▶ **ABOUT THIS EXERCISE**
Check each line of the data below for the string "spinning", then report how many lines have it and nothing else.

Two-scene object counts
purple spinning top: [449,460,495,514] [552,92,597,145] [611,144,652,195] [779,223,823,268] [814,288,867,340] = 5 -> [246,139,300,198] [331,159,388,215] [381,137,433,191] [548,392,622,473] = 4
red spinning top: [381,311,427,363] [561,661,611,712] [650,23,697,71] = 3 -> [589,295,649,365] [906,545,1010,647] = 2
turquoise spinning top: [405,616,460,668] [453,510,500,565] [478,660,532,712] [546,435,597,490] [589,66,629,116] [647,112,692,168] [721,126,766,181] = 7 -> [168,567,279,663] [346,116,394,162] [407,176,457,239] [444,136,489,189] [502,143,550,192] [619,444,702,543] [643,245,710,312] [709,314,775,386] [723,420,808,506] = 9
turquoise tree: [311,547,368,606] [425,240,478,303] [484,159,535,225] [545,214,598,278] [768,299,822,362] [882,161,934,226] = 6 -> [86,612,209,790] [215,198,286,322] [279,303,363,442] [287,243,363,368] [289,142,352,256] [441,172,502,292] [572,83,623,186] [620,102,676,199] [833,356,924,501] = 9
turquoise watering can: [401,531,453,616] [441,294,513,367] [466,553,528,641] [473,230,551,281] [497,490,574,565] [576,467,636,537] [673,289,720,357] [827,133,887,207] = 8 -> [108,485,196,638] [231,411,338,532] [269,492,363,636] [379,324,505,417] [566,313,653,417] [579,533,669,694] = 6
---
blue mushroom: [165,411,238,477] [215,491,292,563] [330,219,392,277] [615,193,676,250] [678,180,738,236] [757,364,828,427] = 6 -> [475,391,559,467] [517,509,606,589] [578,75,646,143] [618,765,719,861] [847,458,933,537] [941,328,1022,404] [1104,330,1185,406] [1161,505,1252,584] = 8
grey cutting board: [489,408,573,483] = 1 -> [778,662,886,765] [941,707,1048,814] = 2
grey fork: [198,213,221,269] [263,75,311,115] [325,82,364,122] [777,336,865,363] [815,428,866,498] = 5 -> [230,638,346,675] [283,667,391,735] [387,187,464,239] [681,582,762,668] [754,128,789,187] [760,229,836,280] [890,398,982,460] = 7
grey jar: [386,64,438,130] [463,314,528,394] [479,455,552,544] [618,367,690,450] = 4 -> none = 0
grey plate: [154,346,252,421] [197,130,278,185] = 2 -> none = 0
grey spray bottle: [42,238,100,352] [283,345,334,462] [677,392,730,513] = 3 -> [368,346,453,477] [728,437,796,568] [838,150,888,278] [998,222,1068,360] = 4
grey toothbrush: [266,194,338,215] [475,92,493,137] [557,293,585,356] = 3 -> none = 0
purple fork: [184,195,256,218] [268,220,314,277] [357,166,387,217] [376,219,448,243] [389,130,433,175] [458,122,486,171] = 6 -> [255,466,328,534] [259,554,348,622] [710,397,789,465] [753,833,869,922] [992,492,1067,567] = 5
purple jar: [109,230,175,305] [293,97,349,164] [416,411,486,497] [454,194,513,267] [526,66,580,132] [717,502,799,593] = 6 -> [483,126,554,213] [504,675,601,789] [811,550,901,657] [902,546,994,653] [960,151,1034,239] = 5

▶ **WORKED SOLUTION**
3